▸ **ACTIVITY**
Here the job is to copy the data exactly and to exclude every image from it.

(Object change descriptions)
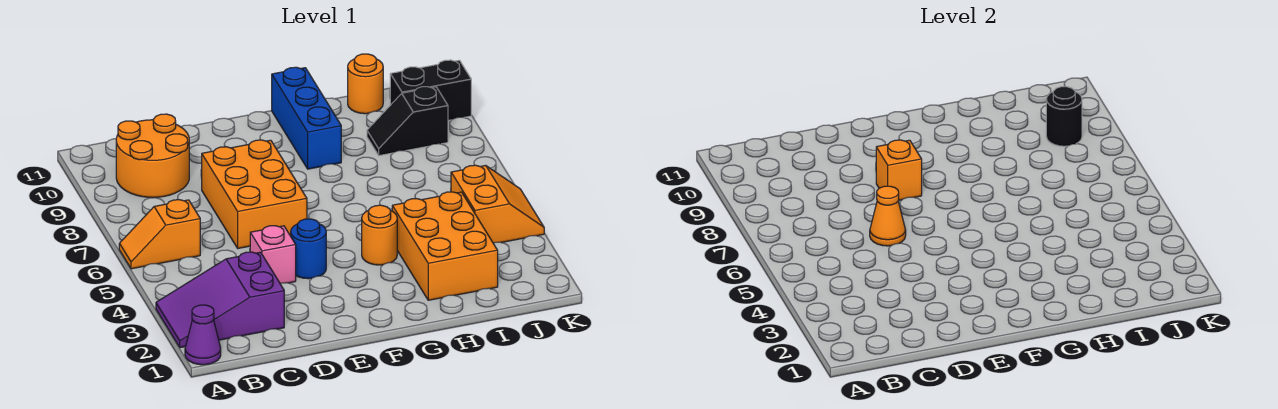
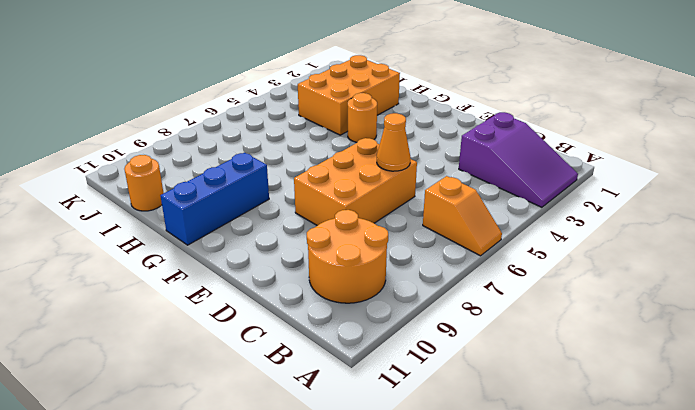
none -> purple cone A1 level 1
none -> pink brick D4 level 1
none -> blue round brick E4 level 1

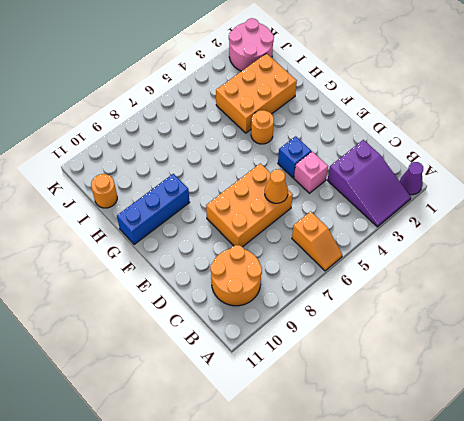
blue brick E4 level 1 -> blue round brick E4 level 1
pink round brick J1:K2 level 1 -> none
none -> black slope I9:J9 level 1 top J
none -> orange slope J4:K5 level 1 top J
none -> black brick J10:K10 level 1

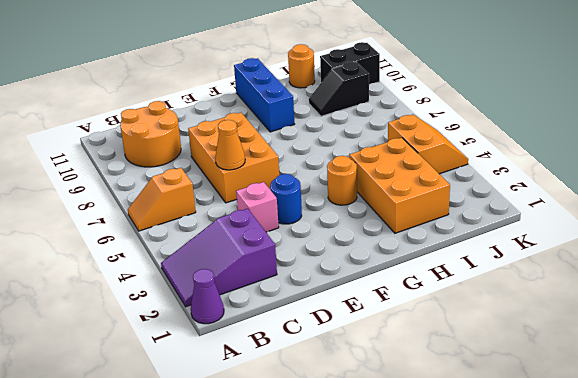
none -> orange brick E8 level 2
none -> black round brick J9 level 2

▸ **EXERCISE ANSWER**
none -> purple cone A1 level 1
none -> pink brick D4 level 1
none -> blue round brick E4 level 1

blue brick E4 level 1 -> blue round brick E4 level 1
pink round brick J1:K2 level 1 -> none
none -> black slope I9:J9 level 1 top J
none -> orange slope J4:K5 level 1 top J
none -> black brick J10:K10 level 1

none -> orange brick E8 level 2
none -> black round brick J9 level 2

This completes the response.